● **Data in this exercise**
——
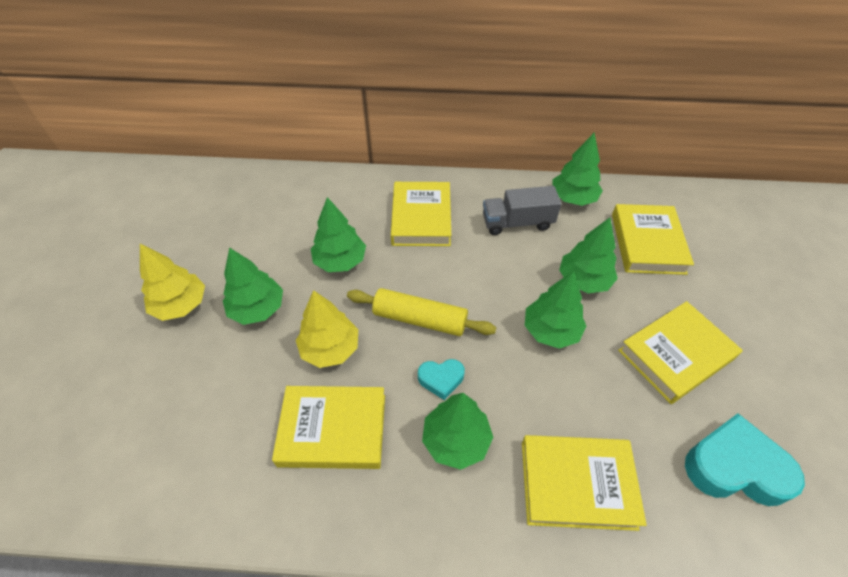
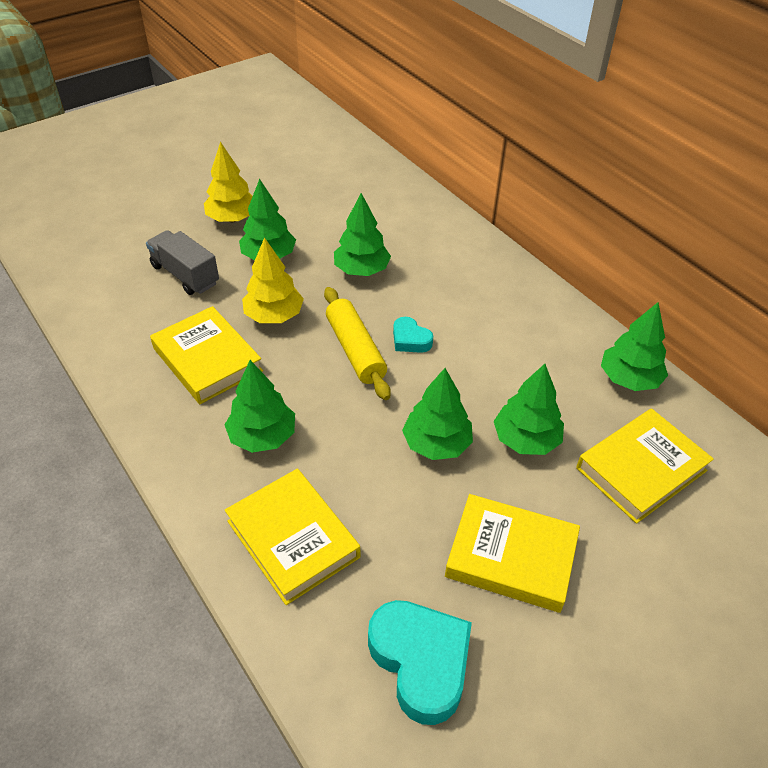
camera: 50 degrees right, 5 degrees down
(421, 218) = (466, 289): yellow book -> none
(441, 379) = (310, 396): turquoise heart -> turquoise heart (410, 340)
(517, 223) = (541, 354): grey truck -> grey truck (185, 275)

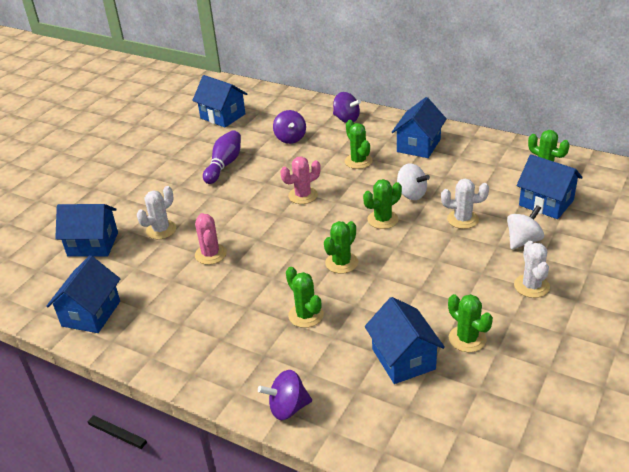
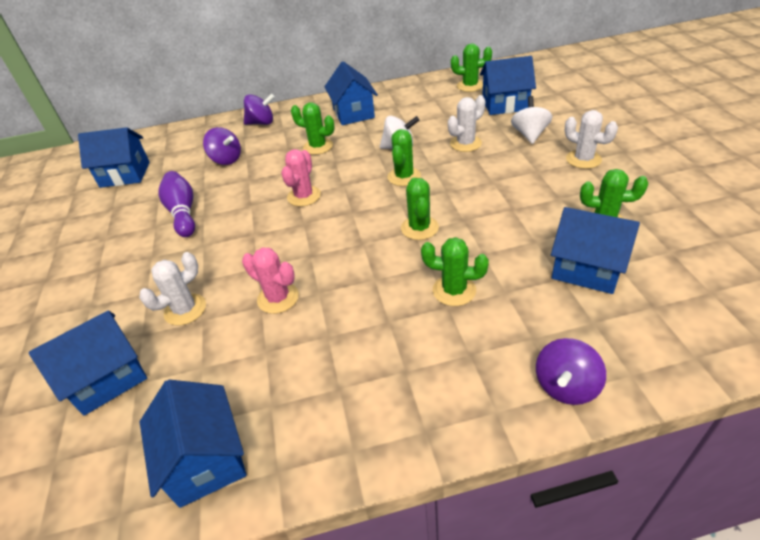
camera: 40 degrees left, 5 degrees up
(161, 230) = (185, 309): white cactus -> white cactus turned 45 degrees clockwise

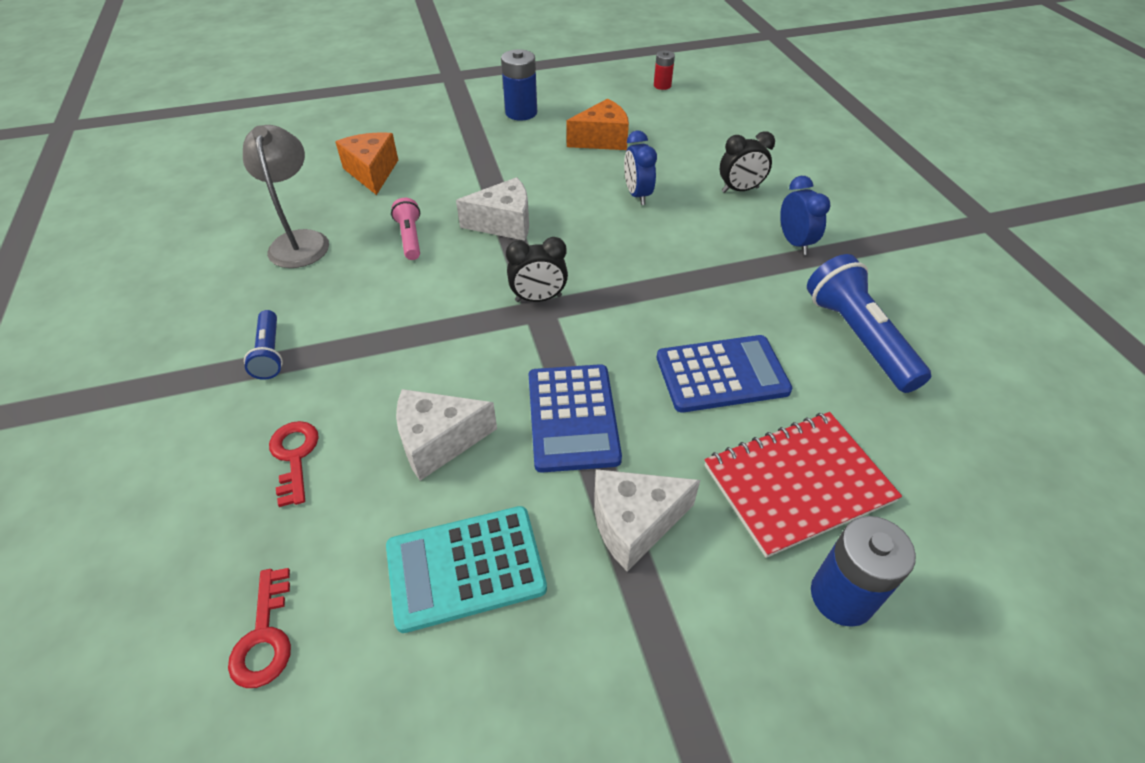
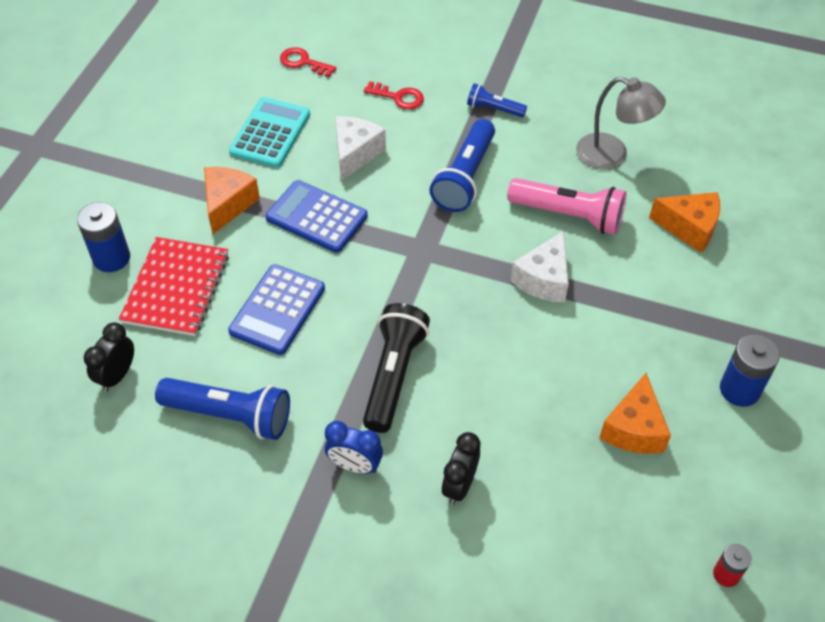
camera: 125 degrees right, 5 degrees up
(408, 326) = (465, 177): none -> blue flashlight
(410, 238) = (568, 215): pink flashlight -> pink flashlight, size x1.81
(538, 298) = (435, 255): black clock -> black clock (117, 375)
(634, 524) = (228, 204): white cheese -> orange cheese
(637, 195) = (514, 396): blue clock -> none
(695, 261) = (393, 375): none -> black flashlight

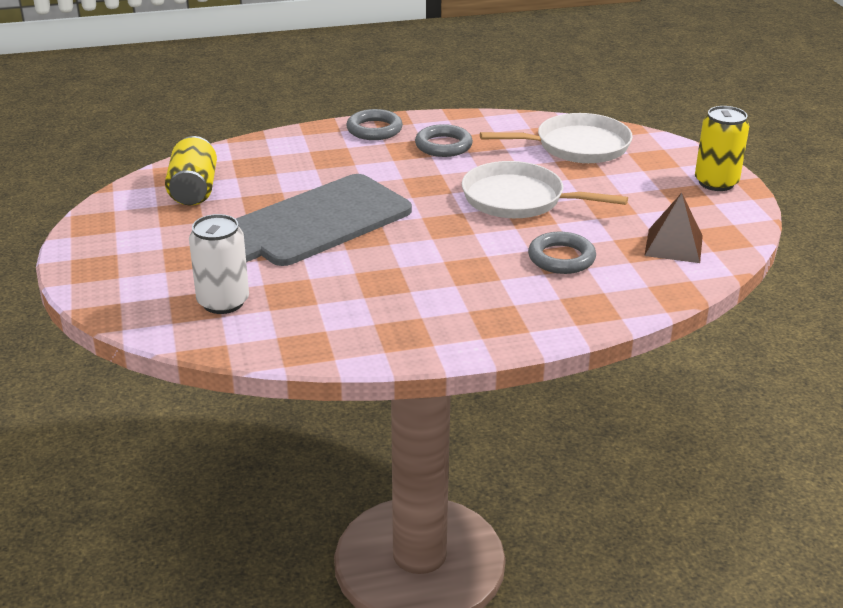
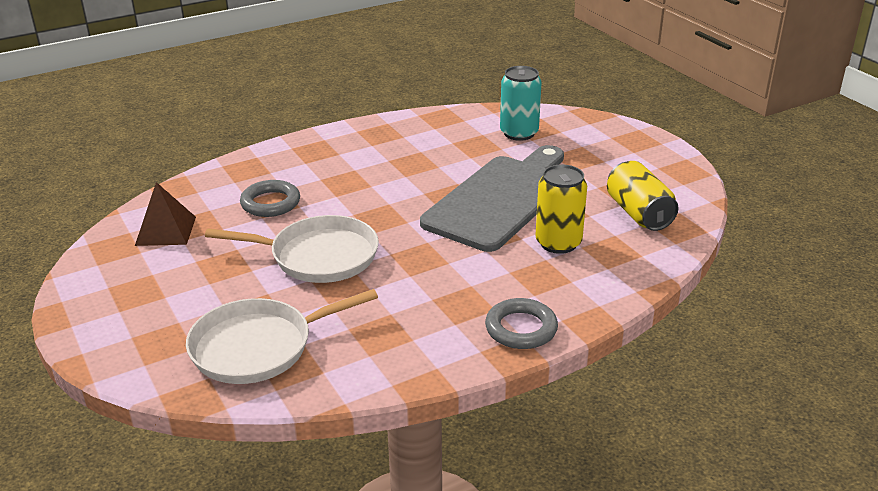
camera: 165 degrees right, 0 degrees up
(223, 302) = (519, 133): white can -> turquoise can
(443, 145) = (424, 317): grey ring -> none
(716, 182) = (95, 317): yellow can -> yellow can (558, 243)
——
● **Exercise details**
In the entries above, find the line containing "(408, 326) = (465, 177): none", then please retype it and every line after it through the last, exactly as written, omitting pictures.

● **Task answer**
(408, 326) = (465, 177): none -> blue flashlight
(410, 238) = (568, 215): pink flashlight -> pink flashlight, size x1.81
(538, 298) = (435, 255): black clock -> black clock (117, 375)
(634, 524) = (228, 204): white cheese -> orange cheese
(637, 195) = (514, 396): blue clock -> none
(695, 261) = (393, 375): none -> black flashlight

camera: 165 degrees right, 0 degrees up
(223, 302) = (519, 133): white can -> turquoise can
(443, 145) = (424, 317): grey ring -> none
(716, 182) = (95, 317): yellow can -> yellow can (558, 243)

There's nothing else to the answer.